**DATA TO PROCESS:**
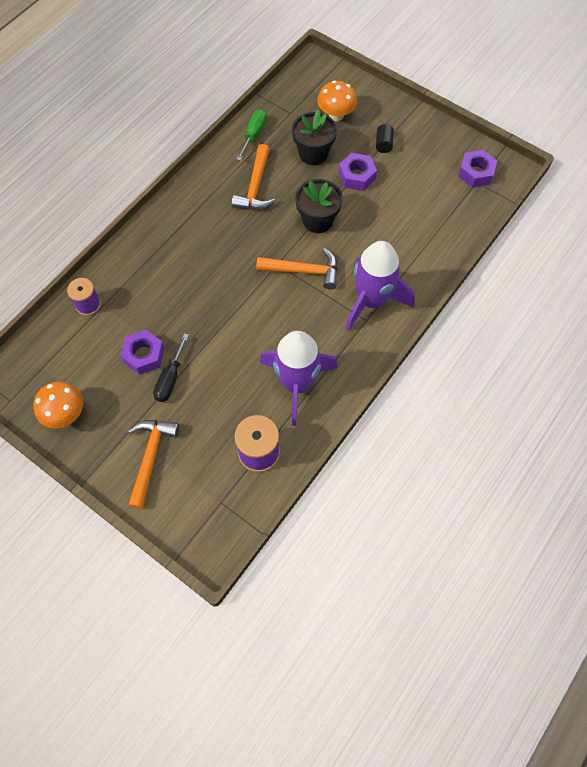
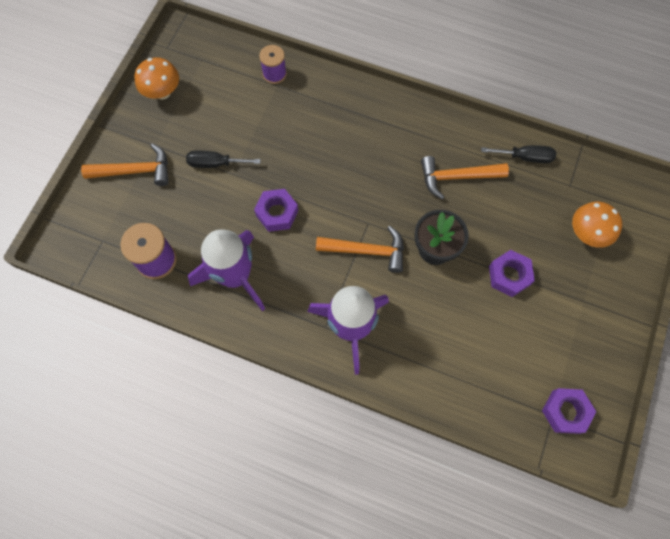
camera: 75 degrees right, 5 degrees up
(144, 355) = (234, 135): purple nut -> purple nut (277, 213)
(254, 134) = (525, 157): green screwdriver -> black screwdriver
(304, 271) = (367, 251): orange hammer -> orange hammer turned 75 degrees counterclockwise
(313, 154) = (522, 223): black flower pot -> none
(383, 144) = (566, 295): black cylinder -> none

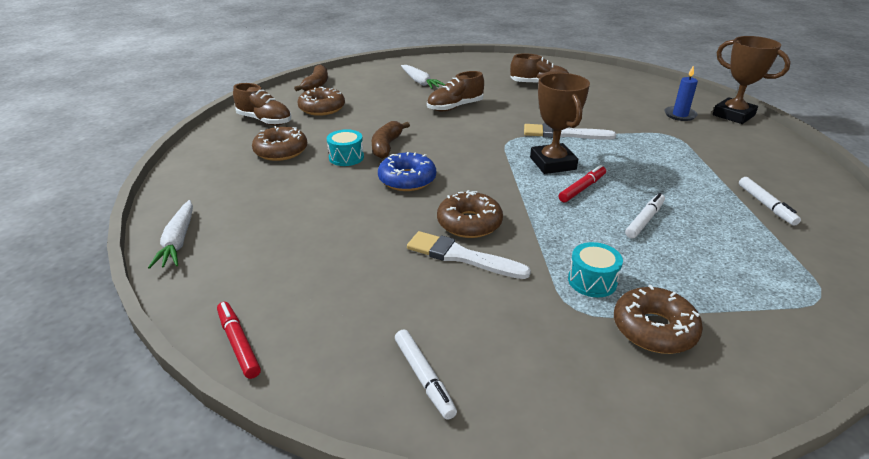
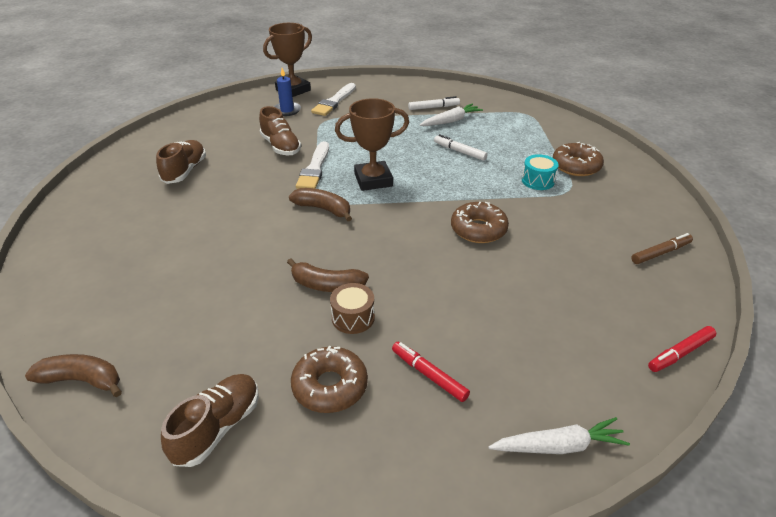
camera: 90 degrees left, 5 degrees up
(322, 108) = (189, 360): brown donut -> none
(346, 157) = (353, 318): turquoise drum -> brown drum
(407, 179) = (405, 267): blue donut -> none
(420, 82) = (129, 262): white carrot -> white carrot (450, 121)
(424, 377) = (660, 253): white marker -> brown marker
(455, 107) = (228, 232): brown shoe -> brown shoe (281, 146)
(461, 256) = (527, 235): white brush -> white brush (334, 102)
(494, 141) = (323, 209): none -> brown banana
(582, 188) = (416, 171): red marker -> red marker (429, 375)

* * *

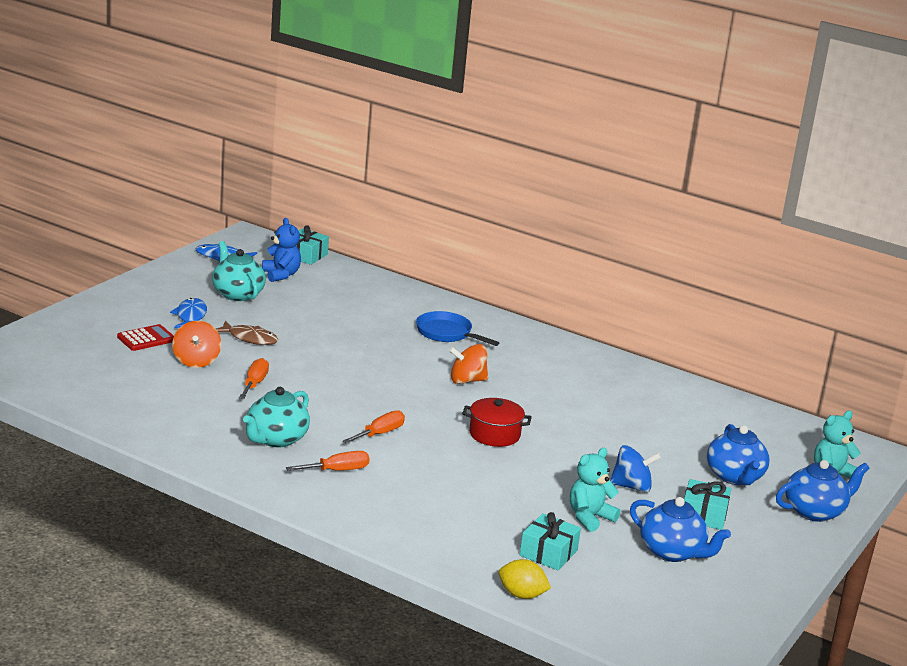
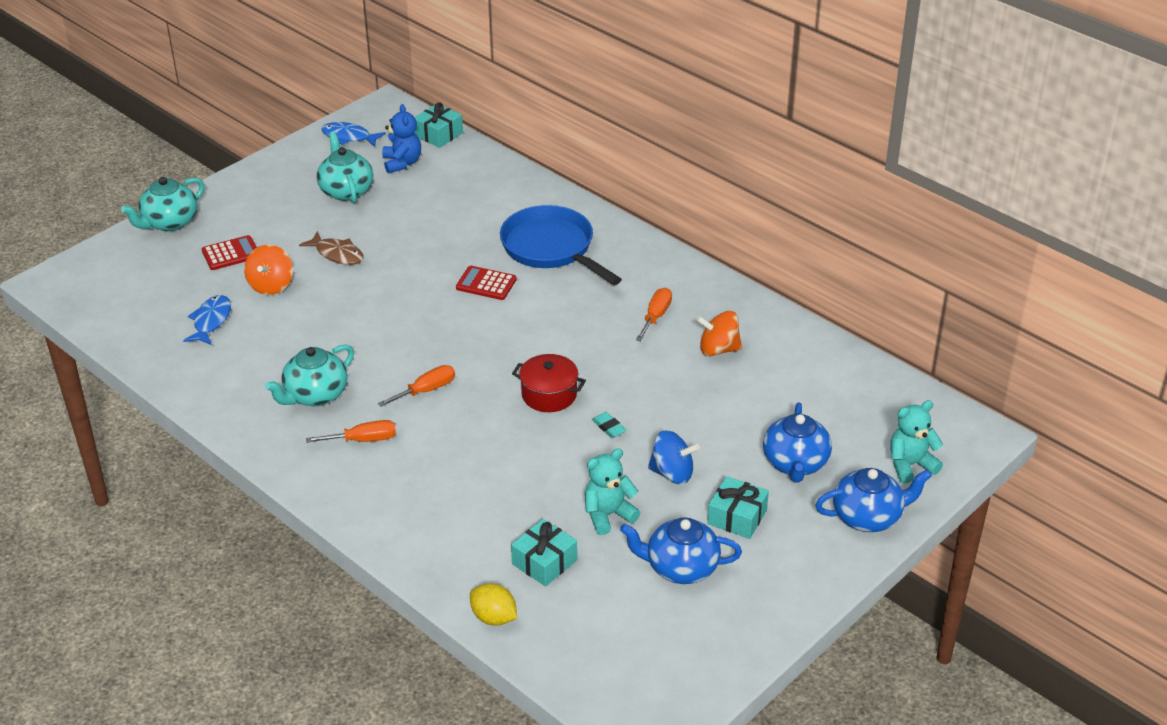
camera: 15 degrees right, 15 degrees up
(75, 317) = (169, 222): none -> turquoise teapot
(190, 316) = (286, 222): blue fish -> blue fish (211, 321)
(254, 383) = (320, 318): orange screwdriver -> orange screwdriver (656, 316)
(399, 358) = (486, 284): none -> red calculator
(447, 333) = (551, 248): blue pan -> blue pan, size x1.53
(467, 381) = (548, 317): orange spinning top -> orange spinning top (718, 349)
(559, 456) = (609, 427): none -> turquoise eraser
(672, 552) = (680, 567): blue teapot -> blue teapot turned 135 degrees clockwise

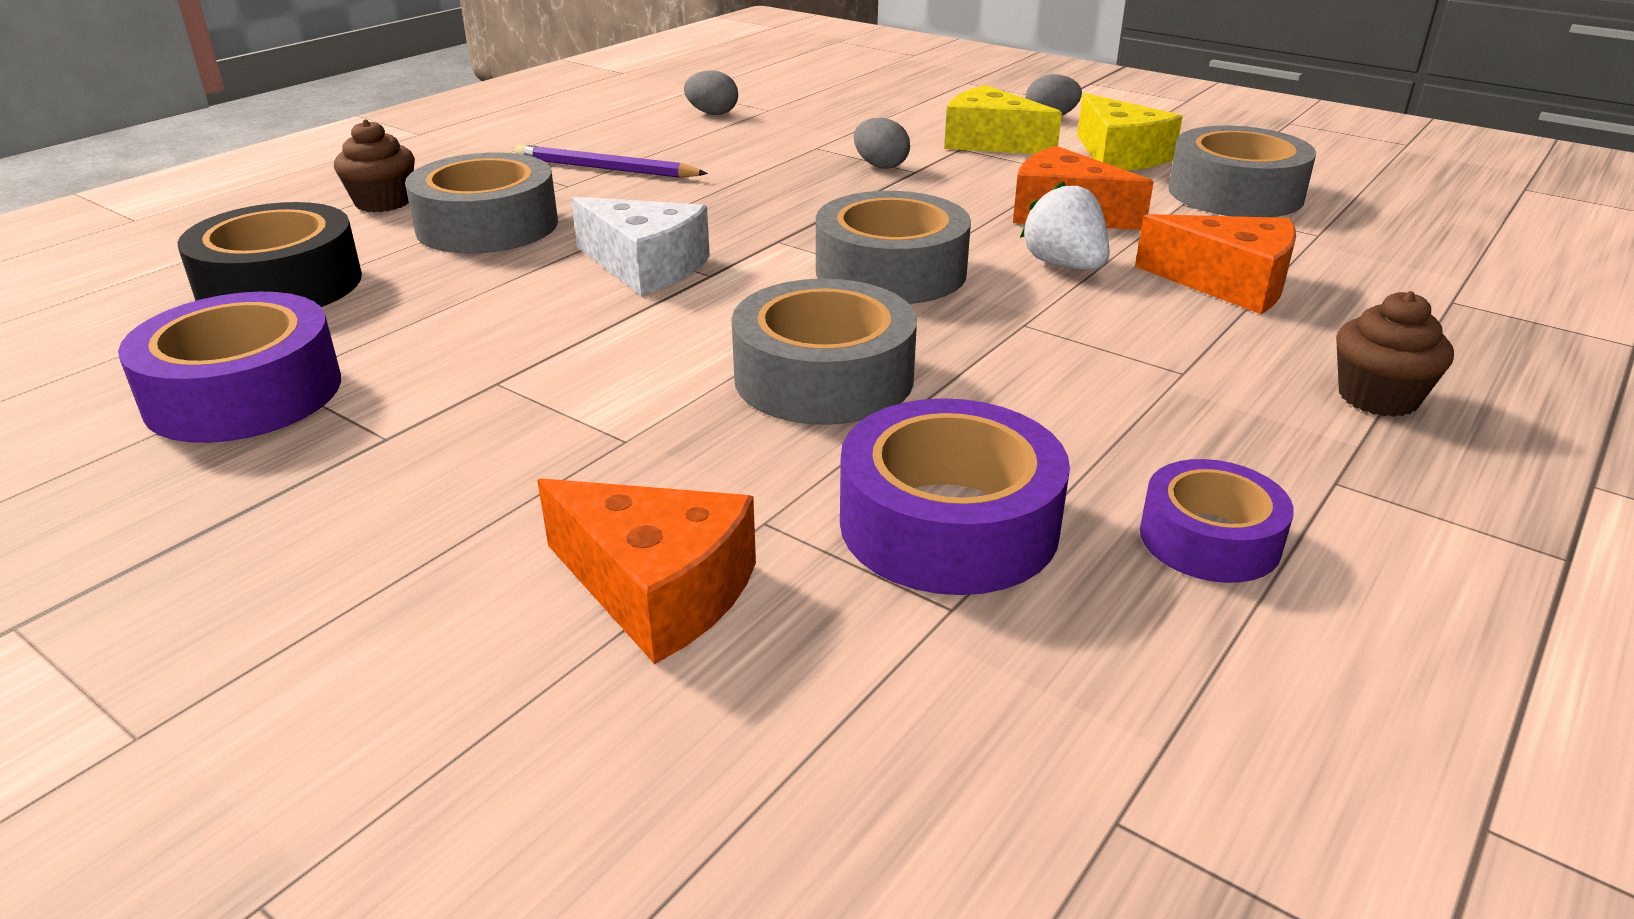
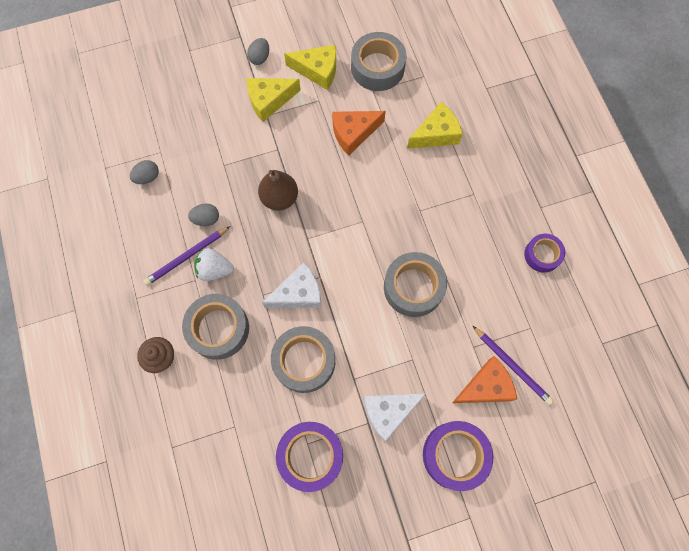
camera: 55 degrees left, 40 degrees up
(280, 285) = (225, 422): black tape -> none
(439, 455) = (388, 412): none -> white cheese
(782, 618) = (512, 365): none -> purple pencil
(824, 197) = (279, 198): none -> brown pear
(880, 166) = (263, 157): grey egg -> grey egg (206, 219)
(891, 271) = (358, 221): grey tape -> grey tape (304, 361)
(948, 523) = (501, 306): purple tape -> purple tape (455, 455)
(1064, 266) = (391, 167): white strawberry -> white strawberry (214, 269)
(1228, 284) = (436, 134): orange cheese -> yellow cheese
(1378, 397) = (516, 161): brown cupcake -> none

**PROBLEM:**
Transcribe the lines above exactly, beginning at the one with "camera: 75 degrees right, 5 degrees up" and ending at the one with "(455, 107) = (228, 232): brown". Include both; exclude the pictures.

**RESULT FOR THIS EXERCISE:**
camera: 75 degrees right, 5 degrees up
(144, 355) = (234, 135): purple nut -> purple nut (277, 213)
(254, 134) = (525, 157): green screwdriver -> black screwdriver
(304, 271) = (367, 251): orange hammer -> orange hammer turned 75 degrees counterclockwise
(313, 154) = (522, 223): black flower pot -> none
(383, 144) = (566, 295): black cylinder -> none

camera: 90 degrees left, 5 degrees up
(322, 108) = (189, 360): brown donut -> none
(346, 157) = (353, 318): turquoise drum -> brown drum
(407, 179) = (405, 267): blue donut -> none
(420, 82) = (129, 262): white carrot -> white carrot (450, 121)
(424, 377) = (660, 253): white marker -> brown marker
(455, 107) = (228, 232): brown shoe -> brown shoe (281, 146)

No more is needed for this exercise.